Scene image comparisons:

+-------+

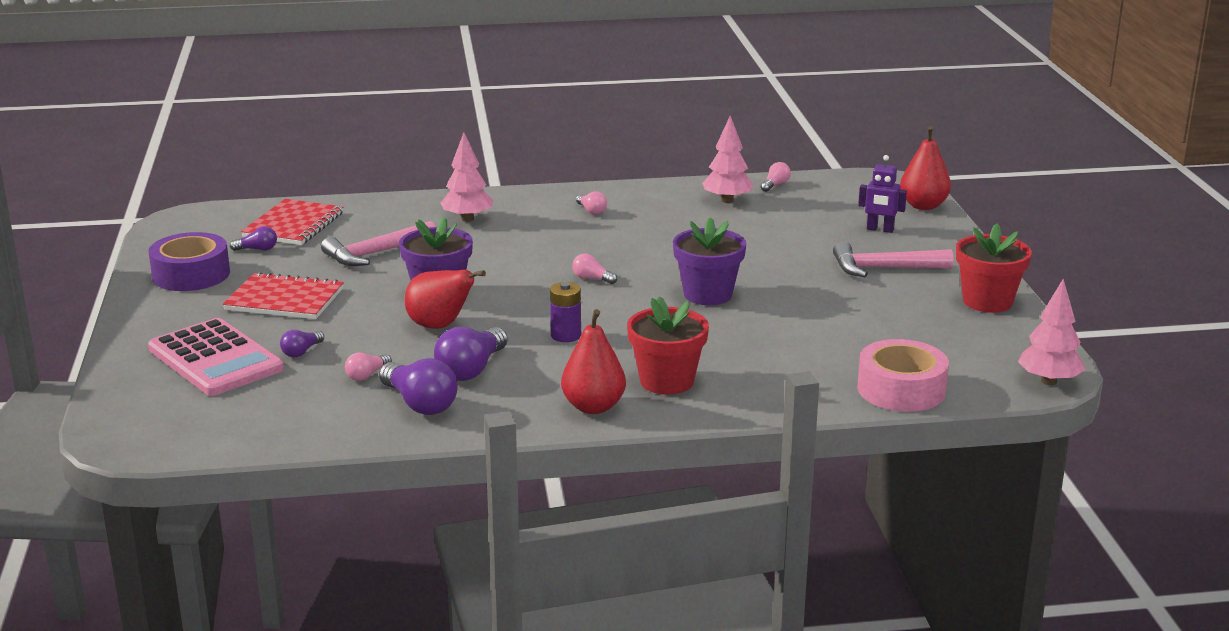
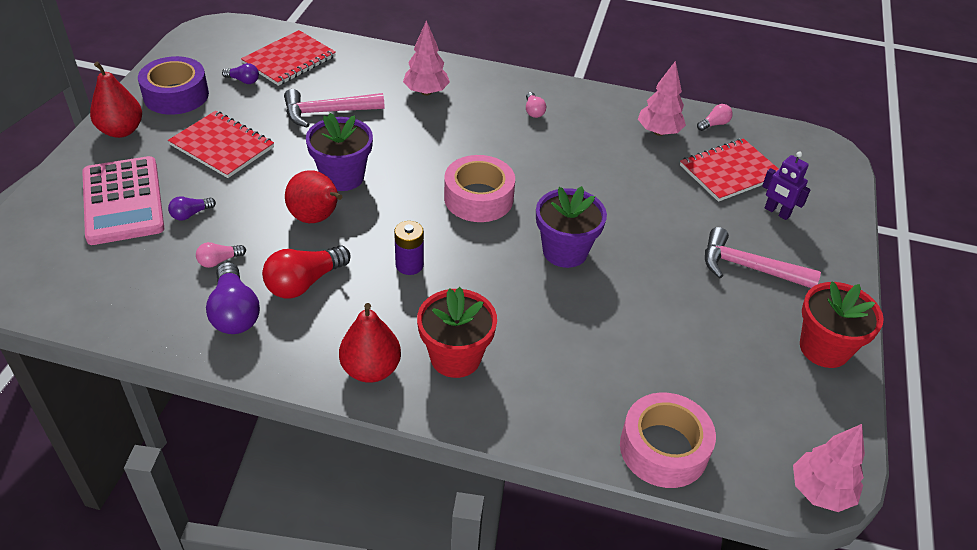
camera: 20 degrees right, 20 degrees up
(471, 369) = (304, 283): purple light bulb -> red light bulb
(592, 279) = (478, 198): pink light bulb -> pink tape
(816, 213) = (730, 172): none -> red notebook
(923, 206) = (838, 192): red pear -> red pear (121, 130)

+-------+

_What this task involves_
Some lines above contain the word "light". Copy each of them.

_Answer to the problem_
(471, 369) = (304, 283): purple light bulb -> red light bulb
(592, 279) = (478, 198): pink light bulb -> pink tape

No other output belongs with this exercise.